▸ Goal of the exercise: Pull every line with "green" from the data below and copy it.

(Dataset entries)
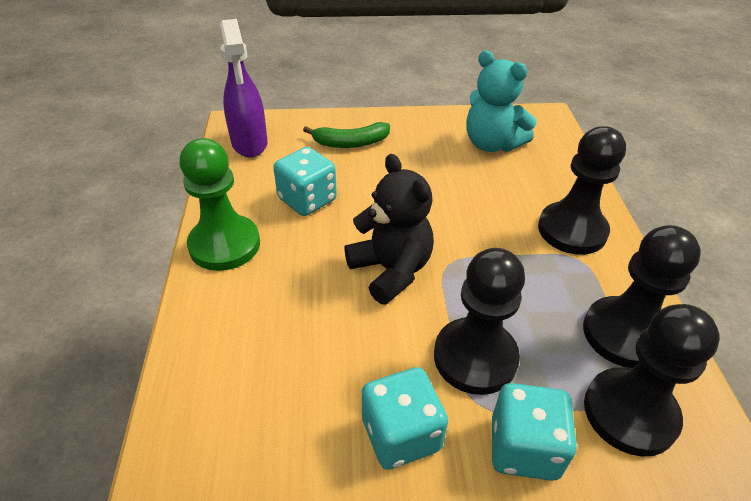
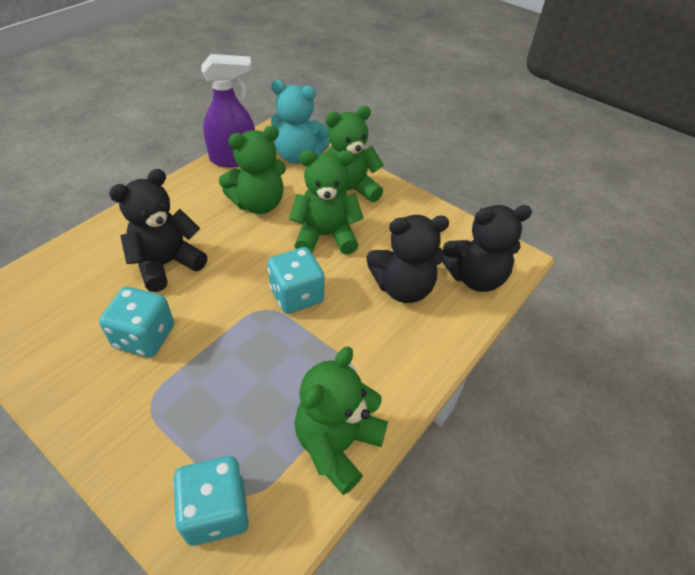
black pawn: 4 -> 0
black teddy bear: 1 -> 3
green banana: 1 -> 0
green pawn: 1 -> 0
green teddy bear: 0 -> 4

▸ Response area:
green banana: 1 -> 0
green pawn: 1 -> 0
green teddy bear: 0 -> 4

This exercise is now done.